WORK REQUEST
Retype each entry verbatim. Do not include the images.

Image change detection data
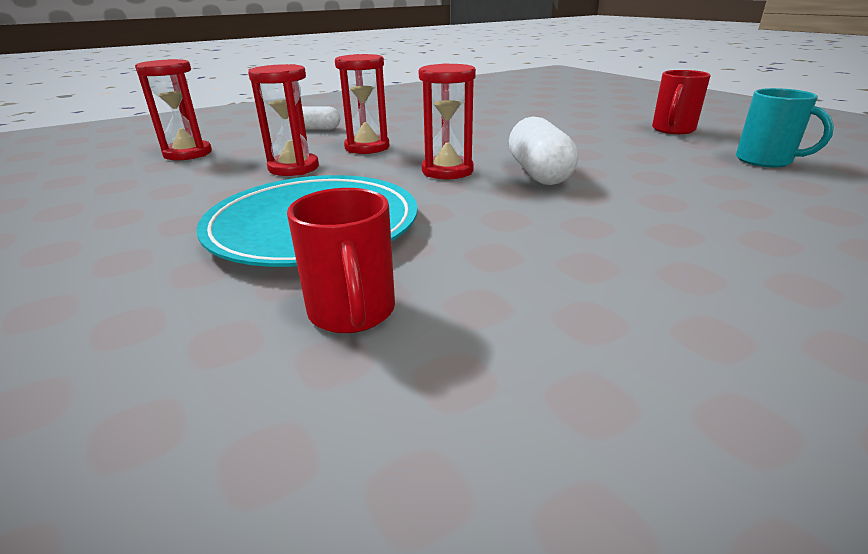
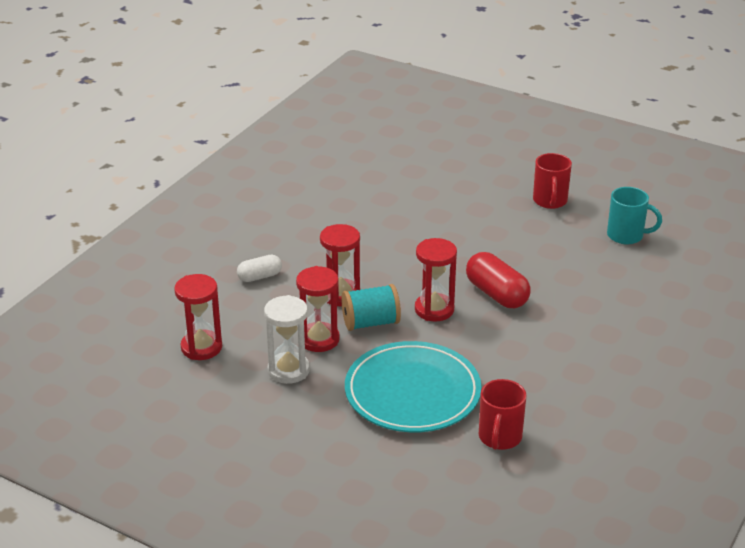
camera: 30 degrees left, 5 degrees up
(223, 181) = (288, 370): none -> white hourglass
(352, 312) = (499, 437): red mug -> red mug turned 60 degrees clockwise
(364, 167) = (370, 323): none -> turquoise spool
(538, 173) = (496, 294): white capsule -> red capsule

RESULT FOR THIS EXERCISE
camera: 30 degrees left, 5 degrees up
(223, 181) = (288, 370): none -> white hourglass
(352, 312) = (499, 437): red mug -> red mug turned 60 degrees clockwise
(364, 167) = (370, 323): none -> turquoise spool
(538, 173) = (496, 294): white capsule -> red capsule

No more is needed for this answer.